# TASK REQUIREMENTS
From the line that holds "grey spinning top: 3 -> 0" to the end of the records, reproduce every line exactly. No pictures.

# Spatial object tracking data
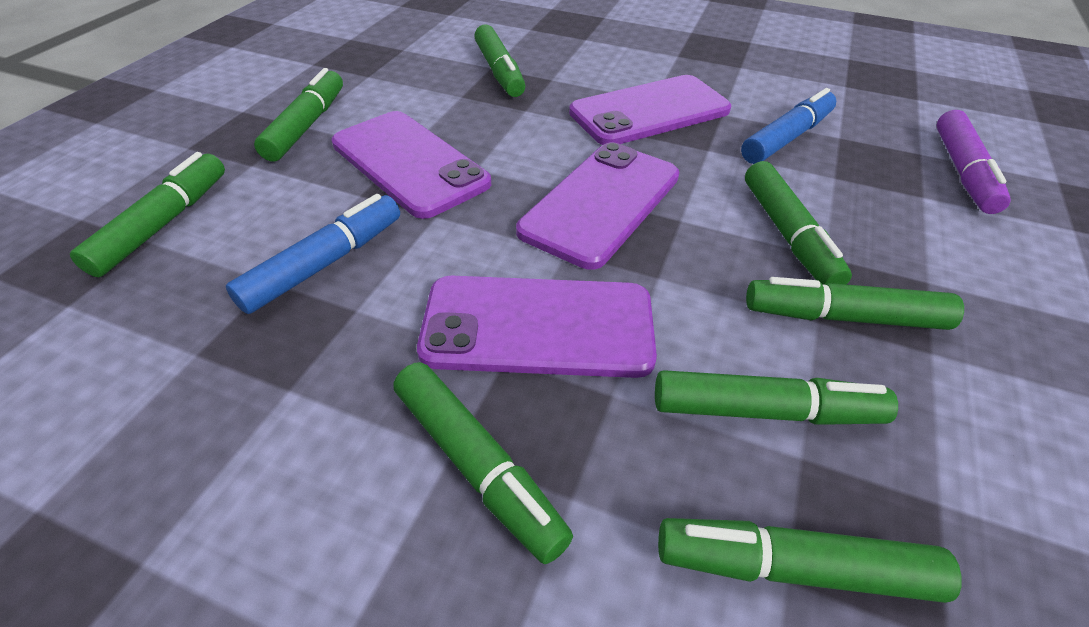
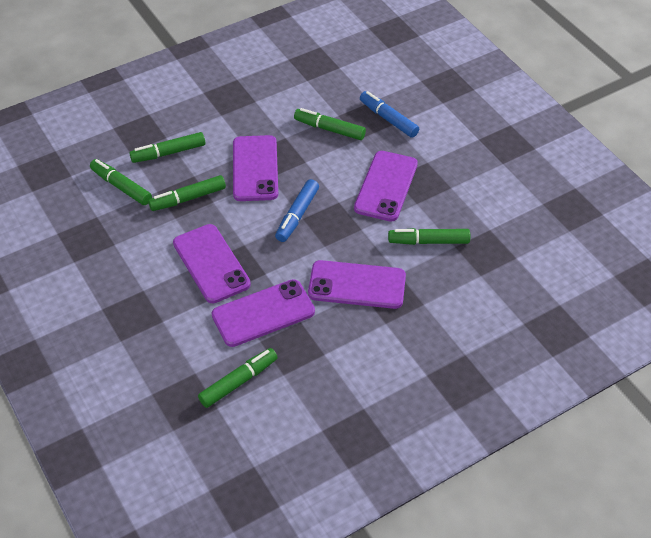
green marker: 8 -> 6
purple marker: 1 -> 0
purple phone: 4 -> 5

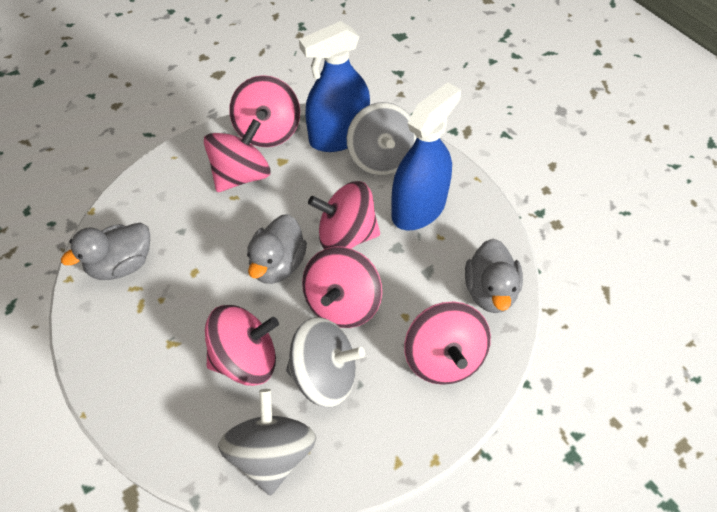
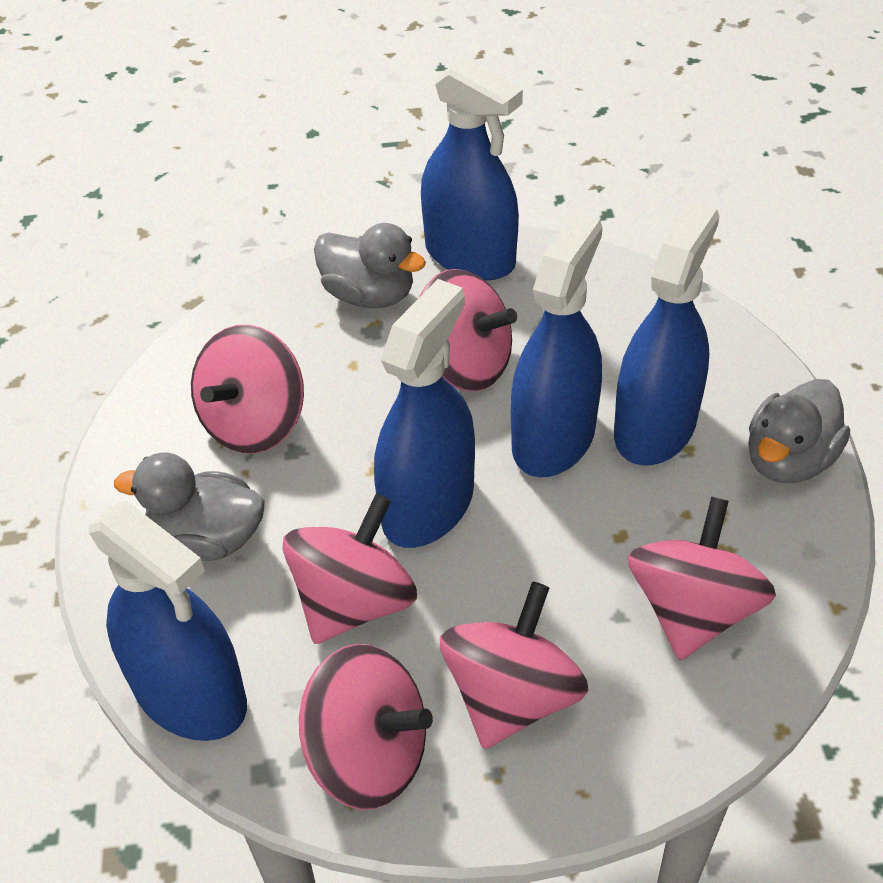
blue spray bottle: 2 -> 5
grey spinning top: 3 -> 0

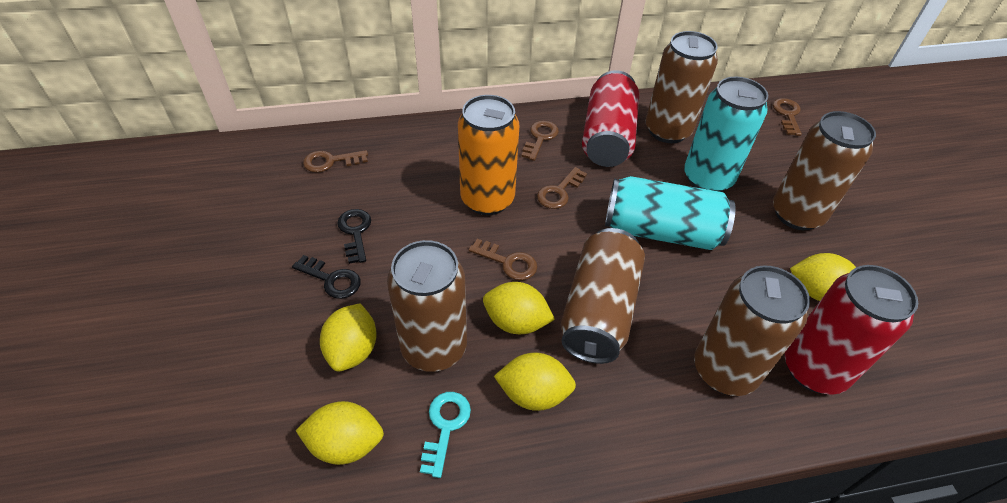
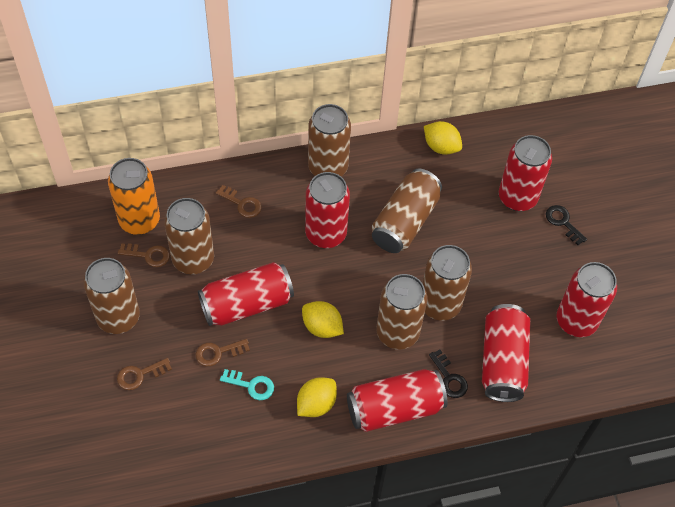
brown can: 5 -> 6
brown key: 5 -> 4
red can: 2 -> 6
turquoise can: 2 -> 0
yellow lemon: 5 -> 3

# COMPLETED TASK
grey spinning top: 3 -> 0

brown can: 5 -> 6
brown key: 5 -> 4
red can: 2 -> 6
turquoise can: 2 -> 0
yellow lemon: 5 -> 3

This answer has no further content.